*What you should do:* Below is a listing with pictures in it; transcribe exactly the lines from the one that has "camera: 10 degrees left, 0 degrees up" through the one that has "(853, 243) = (492, 463): none -> grey ruler", and omit those pictures.

*Source data:*
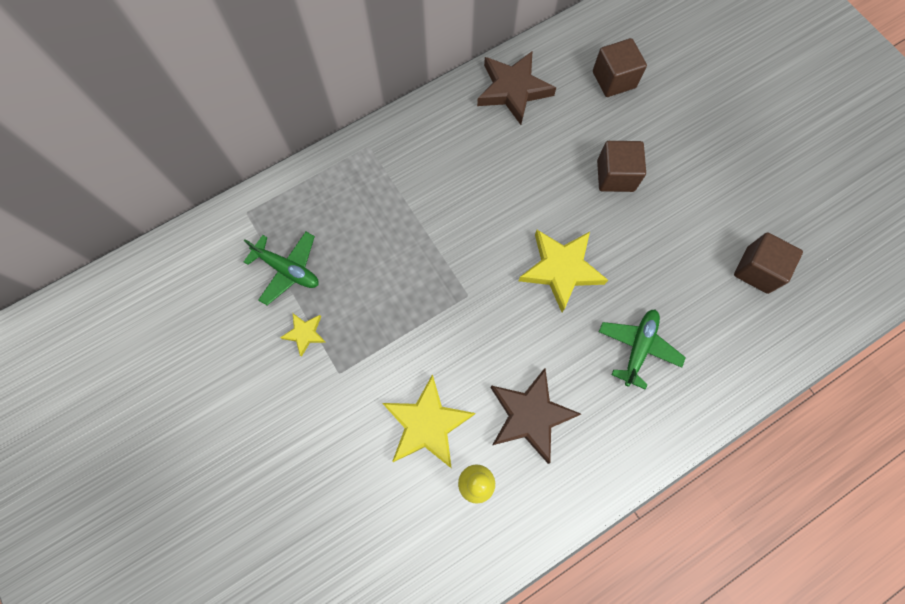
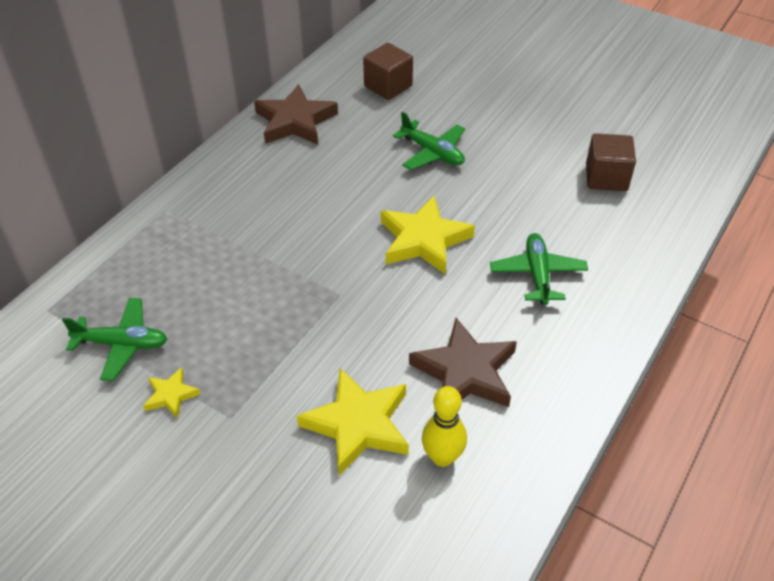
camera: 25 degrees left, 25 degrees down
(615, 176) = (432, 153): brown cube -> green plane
* * *
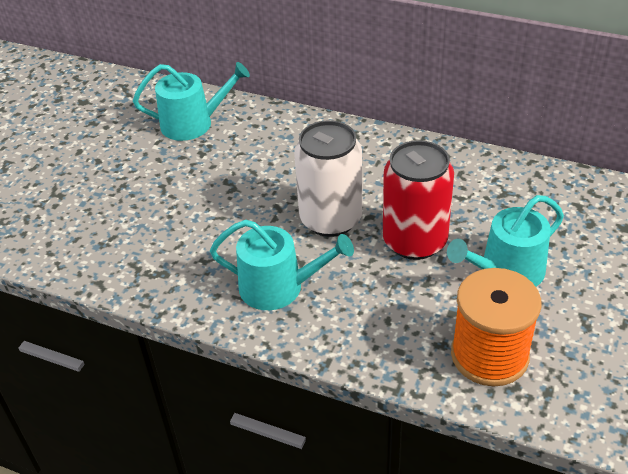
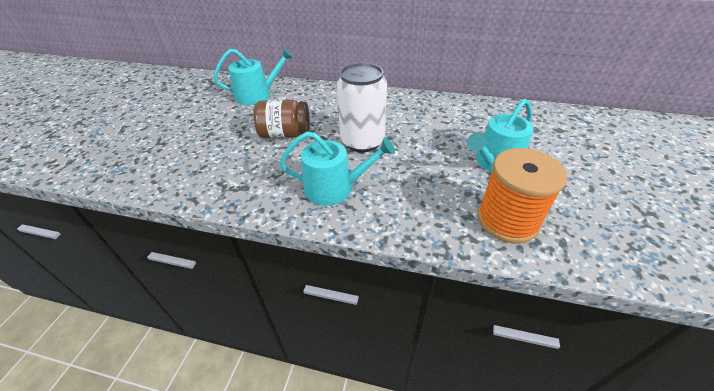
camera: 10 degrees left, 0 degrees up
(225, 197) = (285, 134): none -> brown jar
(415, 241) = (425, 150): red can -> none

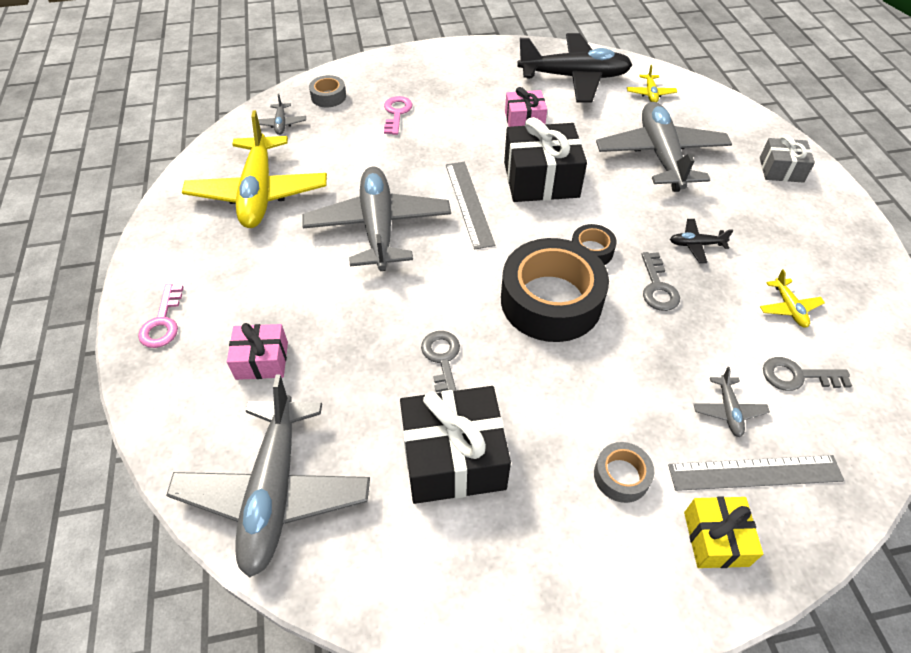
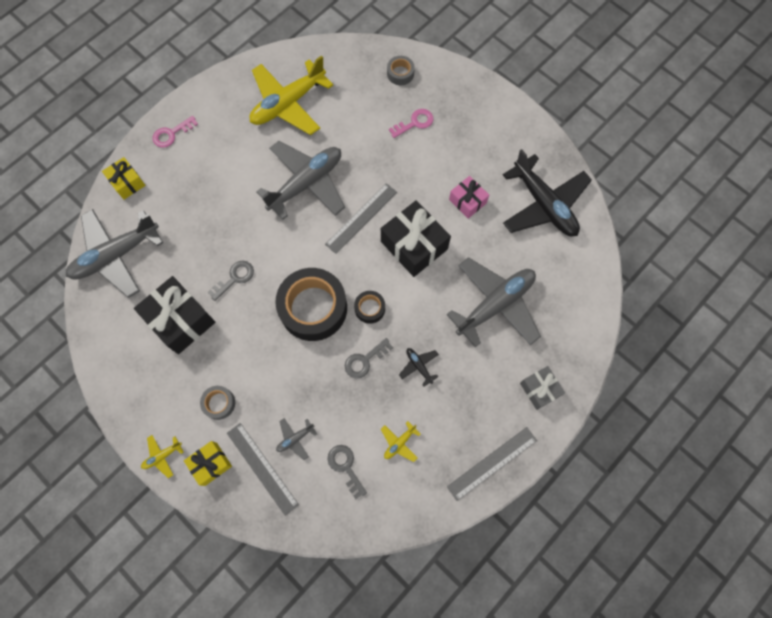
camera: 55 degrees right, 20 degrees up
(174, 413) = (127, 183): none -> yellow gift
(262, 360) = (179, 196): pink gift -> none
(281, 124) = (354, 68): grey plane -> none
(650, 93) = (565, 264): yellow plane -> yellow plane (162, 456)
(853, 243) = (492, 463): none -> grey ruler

*Solution to this problem:*
camera: 10 degrees left, 0 degrees up
(225, 197) = (285, 134): none -> brown jar
(415, 241) = (425, 150): red can -> none

camera: 55 degrees right, 20 degrees up
(174, 413) = (127, 183): none -> yellow gift
(262, 360) = (179, 196): pink gift -> none
(281, 124) = (354, 68): grey plane -> none
(650, 93) = (565, 264): yellow plane -> yellow plane (162, 456)
(853, 243) = (492, 463): none -> grey ruler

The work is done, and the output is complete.